[TASK DETAILS] Although the entries contain pictures, your copy should hold only their exact text.

*** DATA SECTION ***

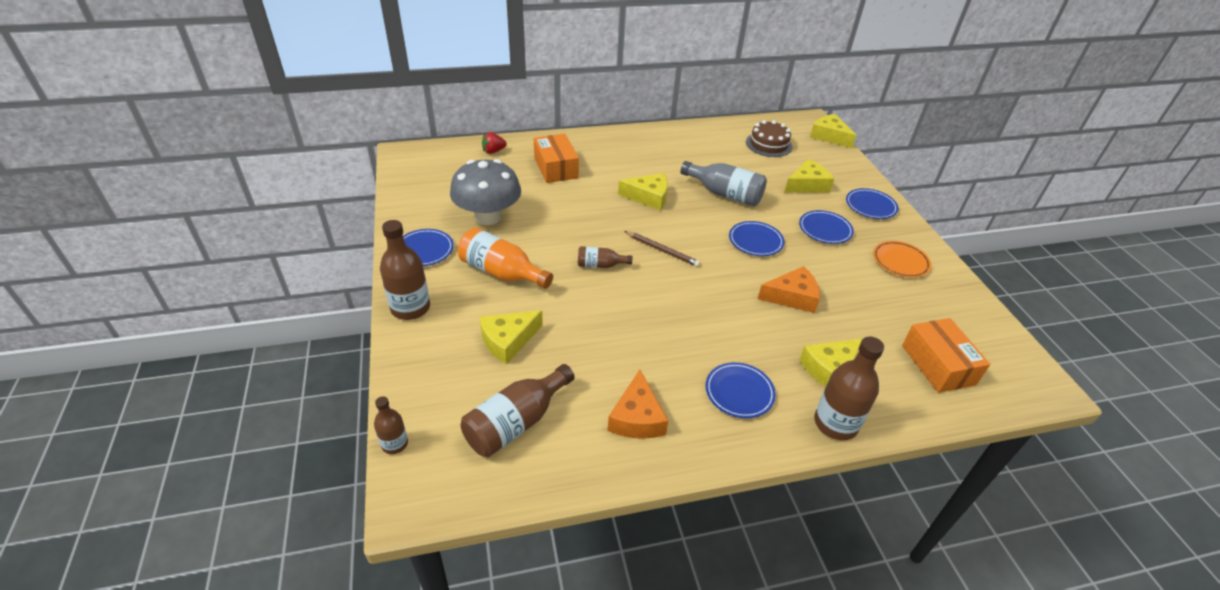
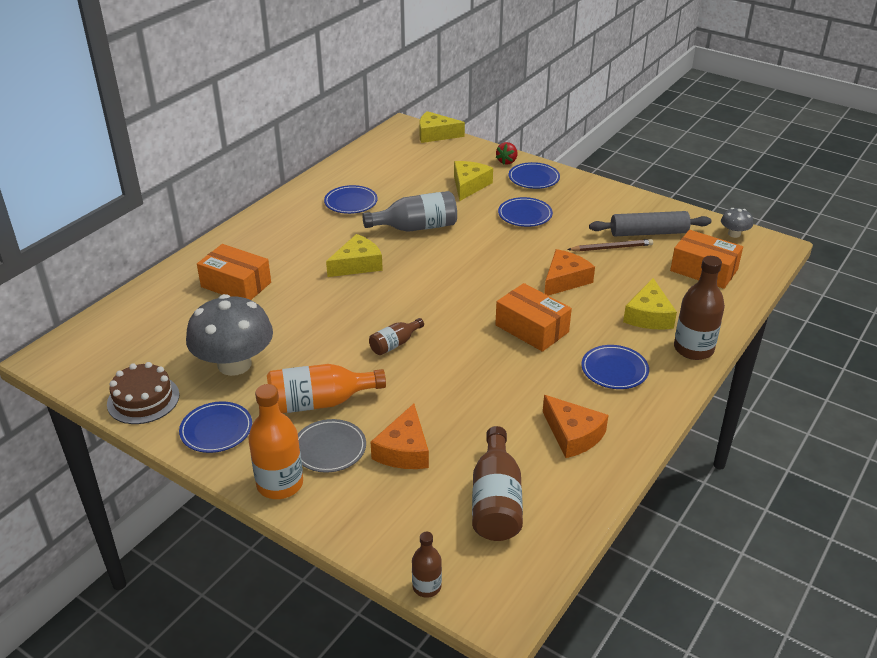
camera: 40 degrees left, 5 degrees down
(410, 308) = (280, 484): brown bottle -> orange bottle
(467, 306) = (329, 448): none -> grey plate
(493, 151) = (148, 303): red strawberry -> red strawberry (507, 161)
(508, 341) = (404, 450): yellow cheese -> orange cheese
(662, 250) = (427, 302): brown pencil -> brown pencil (611, 248)
(714, 317) = (532, 328): none -> orange box
(755, 241) = (487, 253): blue plate -> blue plate (351, 202)
(768, 144) = (397, 165): brown cake -> brown cake (143, 399)
(900, 261) = (602, 211): orange plate -> none
(923, 303) = (648, 233): none -> grey rolling pin
(1015, 352) = (734, 234): none -> grey mushroom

*** End of DATA SECTION ***

[EXERCISE RESPONSE]
camera: 40 degrees left, 5 degrees down
(410, 308) = (280, 484): brown bottle -> orange bottle
(467, 306) = (329, 448): none -> grey plate
(493, 151) = (148, 303): red strawberry -> red strawberry (507, 161)
(508, 341) = (404, 450): yellow cheese -> orange cheese
(662, 250) = (427, 302): brown pencil -> brown pencil (611, 248)
(714, 317) = (532, 328): none -> orange box
(755, 241) = (487, 253): blue plate -> blue plate (351, 202)
(768, 144) = (397, 165): brown cake -> brown cake (143, 399)
(900, 261) = (602, 211): orange plate -> none
(923, 303) = (648, 233): none -> grey rolling pin
(1015, 352) = (734, 234): none -> grey mushroom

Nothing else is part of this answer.